:: The data

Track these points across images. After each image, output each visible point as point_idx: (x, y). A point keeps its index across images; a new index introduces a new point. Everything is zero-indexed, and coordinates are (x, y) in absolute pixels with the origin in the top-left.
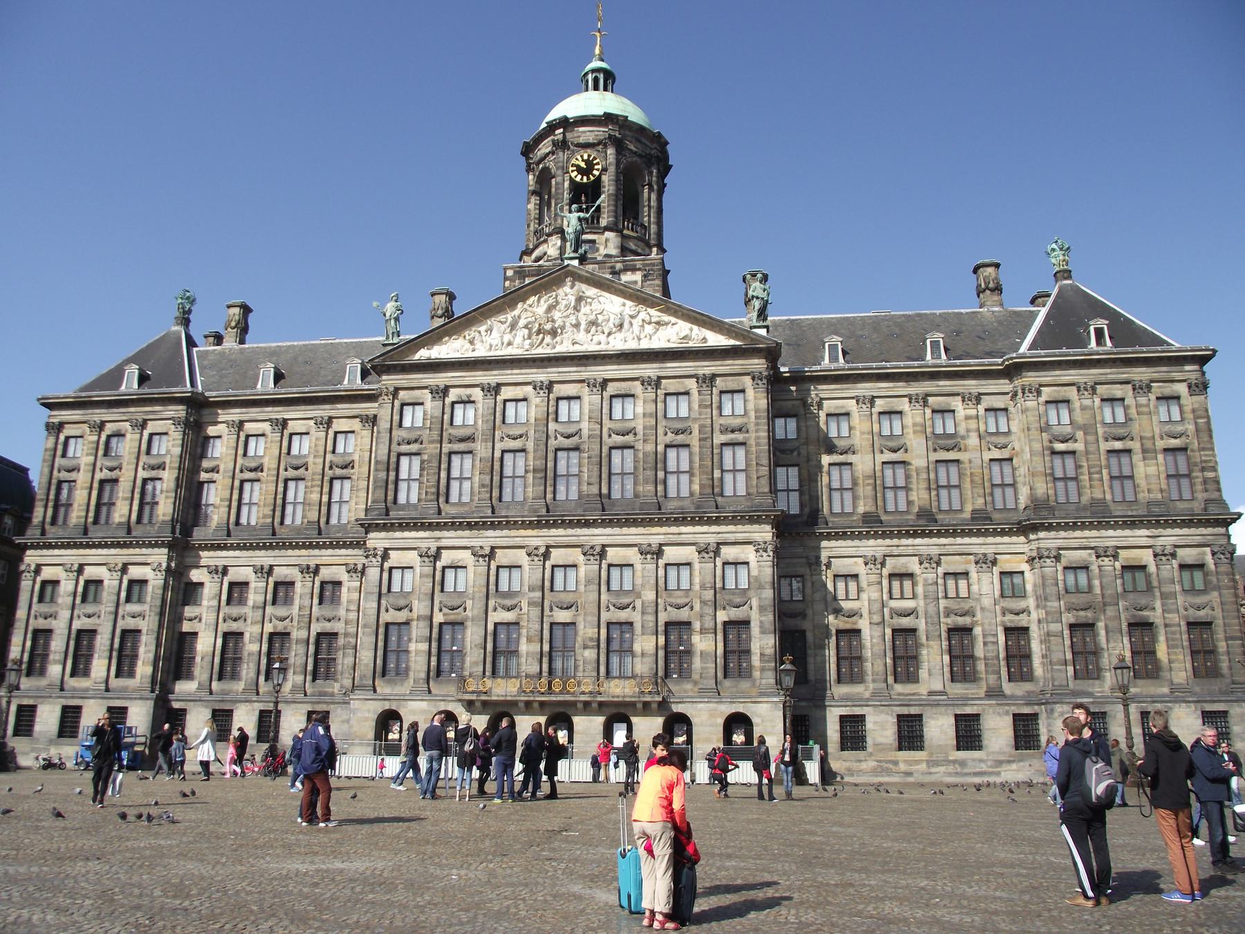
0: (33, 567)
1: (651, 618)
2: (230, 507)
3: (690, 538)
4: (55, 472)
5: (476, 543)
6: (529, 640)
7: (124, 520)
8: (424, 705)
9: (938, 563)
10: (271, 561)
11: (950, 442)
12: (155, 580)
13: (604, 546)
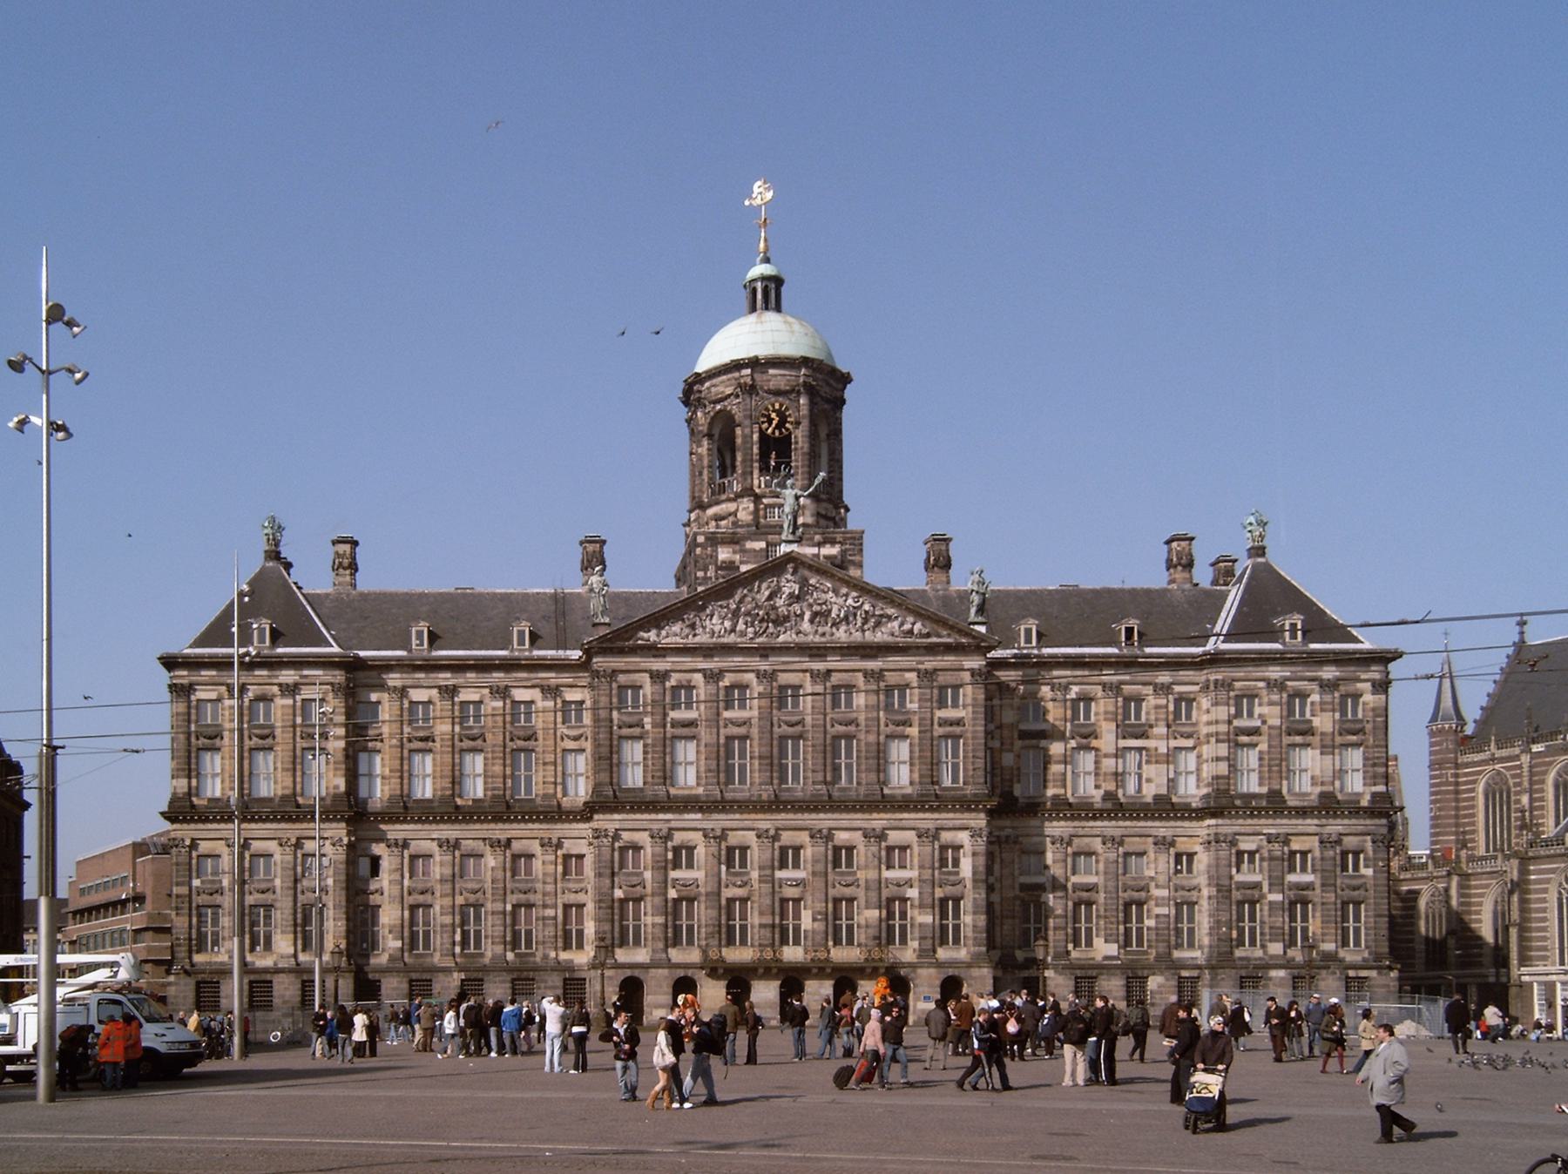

::::

- **Instruction**: Set down every line of the material above word for word, omitting the pictures.

- **Reply**:
Track these points across images. After each image, output each visible point as point_idx: (x, y). A point keeps its index across images; a new index introduces a new point. Everything is zero-indexed, and coordinates are (x, y) in absolute pixels with the origin in the top-left.
0: (33, 567)
1: (651, 618)
2: (230, 507)
3: (690, 538)
4: (55, 472)
5: (476, 543)
6: (529, 640)
7: (124, 520)
8: (424, 705)
9: (938, 563)
10: (271, 561)
11: (950, 442)
12: (155, 580)
13: (604, 546)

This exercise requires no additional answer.